[Change detection data]

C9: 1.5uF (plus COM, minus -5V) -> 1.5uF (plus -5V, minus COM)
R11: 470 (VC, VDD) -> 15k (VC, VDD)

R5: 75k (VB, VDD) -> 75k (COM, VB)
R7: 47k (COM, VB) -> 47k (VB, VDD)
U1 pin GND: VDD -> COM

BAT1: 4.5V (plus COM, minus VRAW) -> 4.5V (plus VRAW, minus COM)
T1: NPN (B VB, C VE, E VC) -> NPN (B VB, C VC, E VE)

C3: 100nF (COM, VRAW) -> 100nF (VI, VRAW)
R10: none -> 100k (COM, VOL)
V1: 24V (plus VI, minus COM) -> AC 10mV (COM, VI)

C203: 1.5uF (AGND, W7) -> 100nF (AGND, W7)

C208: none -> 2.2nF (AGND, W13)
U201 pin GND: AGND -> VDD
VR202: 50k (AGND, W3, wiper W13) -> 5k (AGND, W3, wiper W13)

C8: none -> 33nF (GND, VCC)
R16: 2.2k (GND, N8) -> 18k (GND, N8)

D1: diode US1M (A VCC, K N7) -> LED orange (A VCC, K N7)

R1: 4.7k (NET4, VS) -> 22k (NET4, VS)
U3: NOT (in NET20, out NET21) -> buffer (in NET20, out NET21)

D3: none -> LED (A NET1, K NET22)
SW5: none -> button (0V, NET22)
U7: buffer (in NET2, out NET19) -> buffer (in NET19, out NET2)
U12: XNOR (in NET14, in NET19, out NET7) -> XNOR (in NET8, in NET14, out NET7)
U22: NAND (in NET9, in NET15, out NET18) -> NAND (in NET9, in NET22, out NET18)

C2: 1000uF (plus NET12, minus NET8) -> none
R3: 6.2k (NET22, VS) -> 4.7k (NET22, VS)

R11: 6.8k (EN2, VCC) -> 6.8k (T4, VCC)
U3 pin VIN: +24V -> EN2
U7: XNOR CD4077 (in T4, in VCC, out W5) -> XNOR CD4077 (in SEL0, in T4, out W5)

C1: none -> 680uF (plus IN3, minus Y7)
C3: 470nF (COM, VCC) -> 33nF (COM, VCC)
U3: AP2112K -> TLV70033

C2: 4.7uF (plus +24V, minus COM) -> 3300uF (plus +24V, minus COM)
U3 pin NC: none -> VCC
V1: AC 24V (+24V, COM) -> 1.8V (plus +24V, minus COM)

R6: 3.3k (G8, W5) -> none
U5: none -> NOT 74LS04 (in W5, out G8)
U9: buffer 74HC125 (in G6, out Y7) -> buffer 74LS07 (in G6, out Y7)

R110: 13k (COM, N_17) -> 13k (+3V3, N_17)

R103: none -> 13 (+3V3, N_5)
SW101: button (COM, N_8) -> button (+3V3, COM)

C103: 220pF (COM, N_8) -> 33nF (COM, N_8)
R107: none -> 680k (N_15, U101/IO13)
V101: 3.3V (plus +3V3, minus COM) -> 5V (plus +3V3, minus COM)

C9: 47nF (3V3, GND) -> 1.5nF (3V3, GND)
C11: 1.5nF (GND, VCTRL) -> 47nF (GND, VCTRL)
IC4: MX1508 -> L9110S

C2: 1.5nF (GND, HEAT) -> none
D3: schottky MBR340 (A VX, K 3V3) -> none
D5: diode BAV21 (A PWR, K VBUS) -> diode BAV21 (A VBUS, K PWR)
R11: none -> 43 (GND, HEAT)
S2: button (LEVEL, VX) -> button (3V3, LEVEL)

**Your goal:** Give back, word for word, only the lines above from the line holding "C103: 220pF (COM, N_8) -> 33nF (COM, N_8)" to the line holding "IC4: MX1508 -> L9110S", both included.

**The answer:**
C103: 220pF (COM, N_8) -> 33nF (COM, N_8)
R107: none -> 680k (N_15, U101/IO13)
V101: 3.3V (plus +3V3, minus COM) -> 5V (plus +3V3, minus COM)

C9: 47nF (3V3, GND) -> 1.5nF (3V3, GND)
C11: 1.5nF (GND, VCTRL) -> 47nF (GND, VCTRL)
IC4: MX1508 -> L9110S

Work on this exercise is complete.